§ **Your instructions**:
Write out the data below exactly, from its first line to the line containing "R3: 2k (NET14, NET28) -> 2k (0V, NET28)", that line included.

§ **Available data**:
────────────────────

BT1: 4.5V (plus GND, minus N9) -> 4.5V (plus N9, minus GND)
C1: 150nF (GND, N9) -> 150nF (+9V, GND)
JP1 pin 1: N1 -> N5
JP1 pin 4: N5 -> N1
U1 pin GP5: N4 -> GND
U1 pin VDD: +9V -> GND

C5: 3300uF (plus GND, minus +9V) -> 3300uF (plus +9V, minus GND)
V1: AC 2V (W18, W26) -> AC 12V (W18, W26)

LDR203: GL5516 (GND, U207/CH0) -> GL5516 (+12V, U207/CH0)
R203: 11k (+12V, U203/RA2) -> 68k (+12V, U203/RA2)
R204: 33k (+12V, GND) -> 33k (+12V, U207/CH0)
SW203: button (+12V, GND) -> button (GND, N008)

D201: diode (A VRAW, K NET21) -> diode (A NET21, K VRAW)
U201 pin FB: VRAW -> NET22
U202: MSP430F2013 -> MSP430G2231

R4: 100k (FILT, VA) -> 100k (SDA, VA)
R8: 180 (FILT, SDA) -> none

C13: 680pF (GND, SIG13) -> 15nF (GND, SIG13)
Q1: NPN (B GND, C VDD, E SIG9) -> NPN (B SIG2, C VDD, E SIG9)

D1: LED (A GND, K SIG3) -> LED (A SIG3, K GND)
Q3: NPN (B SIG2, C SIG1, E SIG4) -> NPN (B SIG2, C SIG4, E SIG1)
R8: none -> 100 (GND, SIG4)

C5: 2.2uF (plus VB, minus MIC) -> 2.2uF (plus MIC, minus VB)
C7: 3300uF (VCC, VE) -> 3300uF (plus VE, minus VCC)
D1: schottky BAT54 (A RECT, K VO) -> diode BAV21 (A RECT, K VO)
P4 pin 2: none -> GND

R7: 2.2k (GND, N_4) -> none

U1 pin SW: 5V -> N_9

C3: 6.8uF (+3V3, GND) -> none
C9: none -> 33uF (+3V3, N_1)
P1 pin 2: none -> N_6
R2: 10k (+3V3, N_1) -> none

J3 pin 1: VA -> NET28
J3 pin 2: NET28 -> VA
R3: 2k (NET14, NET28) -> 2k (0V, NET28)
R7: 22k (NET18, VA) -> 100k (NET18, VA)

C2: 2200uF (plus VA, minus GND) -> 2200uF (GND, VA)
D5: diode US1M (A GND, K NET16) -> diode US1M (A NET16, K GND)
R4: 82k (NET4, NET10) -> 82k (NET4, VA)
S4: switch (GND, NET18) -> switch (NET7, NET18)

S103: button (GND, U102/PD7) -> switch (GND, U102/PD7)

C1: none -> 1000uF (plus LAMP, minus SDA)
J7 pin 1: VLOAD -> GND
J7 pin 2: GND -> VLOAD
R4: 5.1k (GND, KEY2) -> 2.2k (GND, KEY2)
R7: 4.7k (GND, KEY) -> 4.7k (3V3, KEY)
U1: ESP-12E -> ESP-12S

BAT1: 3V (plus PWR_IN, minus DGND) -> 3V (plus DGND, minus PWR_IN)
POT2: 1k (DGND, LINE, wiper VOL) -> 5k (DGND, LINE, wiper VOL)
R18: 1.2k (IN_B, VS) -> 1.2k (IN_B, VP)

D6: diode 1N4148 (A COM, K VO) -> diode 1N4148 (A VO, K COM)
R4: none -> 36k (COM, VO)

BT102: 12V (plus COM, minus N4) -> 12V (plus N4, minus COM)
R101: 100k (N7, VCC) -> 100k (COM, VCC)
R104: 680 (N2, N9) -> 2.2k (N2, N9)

────────────────────

§ **Answer space**:
BT1: 4.5V (plus GND, minus N9) -> 4.5V (plus N9, minus GND)
C1: 150nF (GND, N9) -> 150nF (+9V, GND)
JP1 pin 1: N1 -> N5
JP1 pin 4: N5 -> N1
U1 pin GP5: N4 -> GND
U1 pin VDD: +9V -> GND

C5: 3300uF (plus GND, minus +9V) -> 3300uF (plus +9V, minus GND)
V1: AC 2V (W18, W26) -> AC 12V (W18, W26)

LDR203: GL5516 (GND, U207/CH0) -> GL5516 (+12V, U207/CH0)
R203: 11k (+12V, U203/RA2) -> 68k (+12V, U203/RA2)
R204: 33k (+12V, GND) -> 33k (+12V, U207/CH0)
SW203: button (+12V, GND) -> button (GND, N008)

D201: diode (A VRAW, K NET21) -> diode (A NET21, K VRAW)
U201 pin FB: VRAW -> NET22
U202: MSP430F2013 -> MSP430G2231

R4: 100k (FILT, VA) -> 100k (SDA, VA)
R8: 180 (FILT, SDA) -> none

C13: 680pF (GND, SIG13) -> 15nF (GND, SIG13)
Q1: NPN (B GND, C VDD, E SIG9) -> NPN (B SIG2, C VDD, E SIG9)

D1: LED (A GND, K SIG3) -> LED (A SIG3, K GND)
Q3: NPN (B SIG2, C SIG1, E SIG4) -> NPN (B SIG2, C SIG4, E SIG1)
R8: none -> 100 (GND, SIG4)

C5: 2.2uF (plus VB, minus MIC) -> 2.2uF (plus MIC, minus VB)
C7: 3300uF (VCC, VE) -> 3300uF (plus VE, minus VCC)
D1: schottky BAT54 (A RECT, K VO) -> diode BAV21 (A RECT, K VO)
P4 pin 2: none -> GND

R7: 2.2k (GND, N_4) -> none

U1 pin SW: 5V -> N_9

C3: 6.8uF (+3V3, GND) -> none
C9: none -> 33uF (+3V3, N_1)
P1 pin 2: none -> N_6
R2: 10k (+3V3, N_1) -> none

J3 pin 1: VA -> NET28
J3 pin 2: NET28 -> VA
R3: 2k (NET14, NET28) -> 2k (0V, NET28)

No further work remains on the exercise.